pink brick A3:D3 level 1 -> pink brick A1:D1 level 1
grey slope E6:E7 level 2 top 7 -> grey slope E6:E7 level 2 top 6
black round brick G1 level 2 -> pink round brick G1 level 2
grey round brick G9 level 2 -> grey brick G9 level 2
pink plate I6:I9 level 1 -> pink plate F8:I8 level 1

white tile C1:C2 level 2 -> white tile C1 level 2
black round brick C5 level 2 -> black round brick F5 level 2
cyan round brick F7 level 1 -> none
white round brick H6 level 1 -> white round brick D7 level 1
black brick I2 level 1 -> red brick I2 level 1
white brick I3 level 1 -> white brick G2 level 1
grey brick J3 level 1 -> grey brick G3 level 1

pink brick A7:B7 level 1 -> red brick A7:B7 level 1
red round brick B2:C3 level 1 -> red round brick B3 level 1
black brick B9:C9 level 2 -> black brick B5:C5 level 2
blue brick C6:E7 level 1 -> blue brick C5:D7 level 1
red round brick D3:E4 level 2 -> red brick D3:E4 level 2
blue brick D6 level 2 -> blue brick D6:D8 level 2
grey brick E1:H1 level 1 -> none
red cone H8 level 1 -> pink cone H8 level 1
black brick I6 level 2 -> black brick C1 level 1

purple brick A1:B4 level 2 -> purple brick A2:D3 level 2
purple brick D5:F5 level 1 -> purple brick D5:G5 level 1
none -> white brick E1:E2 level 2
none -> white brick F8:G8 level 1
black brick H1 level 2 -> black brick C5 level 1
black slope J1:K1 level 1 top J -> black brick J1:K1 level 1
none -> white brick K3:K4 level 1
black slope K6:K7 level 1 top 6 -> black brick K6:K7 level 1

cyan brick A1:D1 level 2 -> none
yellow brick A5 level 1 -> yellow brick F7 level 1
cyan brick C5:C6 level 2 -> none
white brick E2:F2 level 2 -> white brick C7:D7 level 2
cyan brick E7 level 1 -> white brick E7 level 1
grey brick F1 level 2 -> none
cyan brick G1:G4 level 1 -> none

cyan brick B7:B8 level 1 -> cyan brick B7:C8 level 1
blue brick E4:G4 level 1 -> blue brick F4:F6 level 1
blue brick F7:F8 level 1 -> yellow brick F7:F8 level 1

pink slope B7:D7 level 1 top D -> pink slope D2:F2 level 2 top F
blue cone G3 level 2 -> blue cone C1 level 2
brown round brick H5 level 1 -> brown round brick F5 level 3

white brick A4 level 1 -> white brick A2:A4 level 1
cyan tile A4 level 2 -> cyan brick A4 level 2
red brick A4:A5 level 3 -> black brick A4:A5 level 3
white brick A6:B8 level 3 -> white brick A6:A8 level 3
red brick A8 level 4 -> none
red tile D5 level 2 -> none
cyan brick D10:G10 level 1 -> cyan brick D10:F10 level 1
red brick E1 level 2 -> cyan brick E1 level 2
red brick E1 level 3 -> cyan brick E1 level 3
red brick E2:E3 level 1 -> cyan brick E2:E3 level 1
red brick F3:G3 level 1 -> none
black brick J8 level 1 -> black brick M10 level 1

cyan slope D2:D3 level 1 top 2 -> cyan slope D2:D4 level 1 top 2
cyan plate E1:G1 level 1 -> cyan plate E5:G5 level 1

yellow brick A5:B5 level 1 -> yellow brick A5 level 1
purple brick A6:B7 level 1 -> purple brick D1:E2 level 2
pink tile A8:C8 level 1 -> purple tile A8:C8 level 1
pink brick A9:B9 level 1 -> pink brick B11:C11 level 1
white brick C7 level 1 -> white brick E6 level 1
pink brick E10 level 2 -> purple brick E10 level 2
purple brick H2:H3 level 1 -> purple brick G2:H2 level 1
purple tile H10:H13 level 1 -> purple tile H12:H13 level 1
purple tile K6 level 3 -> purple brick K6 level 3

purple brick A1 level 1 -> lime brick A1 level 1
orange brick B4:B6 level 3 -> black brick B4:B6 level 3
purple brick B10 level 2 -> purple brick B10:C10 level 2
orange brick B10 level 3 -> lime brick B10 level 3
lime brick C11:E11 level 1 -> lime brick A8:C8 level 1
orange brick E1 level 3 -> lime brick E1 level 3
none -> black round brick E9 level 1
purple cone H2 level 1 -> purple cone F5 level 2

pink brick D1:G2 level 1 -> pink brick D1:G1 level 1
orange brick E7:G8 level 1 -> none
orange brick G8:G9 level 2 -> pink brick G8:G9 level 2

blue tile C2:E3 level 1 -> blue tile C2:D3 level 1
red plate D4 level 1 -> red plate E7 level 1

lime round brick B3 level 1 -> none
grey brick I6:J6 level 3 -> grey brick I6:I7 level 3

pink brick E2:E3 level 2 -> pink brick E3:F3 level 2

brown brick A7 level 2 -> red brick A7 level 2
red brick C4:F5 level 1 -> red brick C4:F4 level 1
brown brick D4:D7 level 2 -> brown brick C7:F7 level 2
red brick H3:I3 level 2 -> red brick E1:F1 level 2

- - - -

▶ **Work request**
From the entries above, give again exactly the lines running from the line with "red brick E2:E3" to the line with "orange brick B10"; include both of those lines.

▶ **Answer for the task**
red brick E2:E3 level 1 -> cyan brick E2:E3 level 1
red brick F3:G3 level 1 -> none
black brick J8 level 1 -> black brick M10 level 1

cyan slope D2:D3 level 1 top 2 -> cyan slope D2:D4 level 1 top 2
cyan plate E1:G1 level 1 -> cyan plate E5:G5 level 1

yellow brick A5:B5 level 1 -> yellow brick A5 level 1
purple brick A6:B7 level 1 -> purple brick D1:E2 level 2
pink tile A8:C8 level 1 -> purple tile A8:C8 level 1
pink brick A9:B9 level 1 -> pink brick B11:C11 level 1
white brick C7 level 1 -> white brick E6 level 1
pink brick E10 level 2 -> purple brick E10 level 2
purple brick H2:H3 level 1 -> purple brick G2:H2 level 1
purple tile H10:H13 level 1 -> purple tile H12:H13 level 1
purple tile K6 level 3 -> purple brick K6 level 3

purple brick A1 level 1 -> lime brick A1 level 1
orange brick B4:B6 level 3 -> black brick B4:B6 level 3
purple brick B10 level 2 -> purple brick B10:C10 level 2
orange brick B10 level 3 -> lime brick B10 level 3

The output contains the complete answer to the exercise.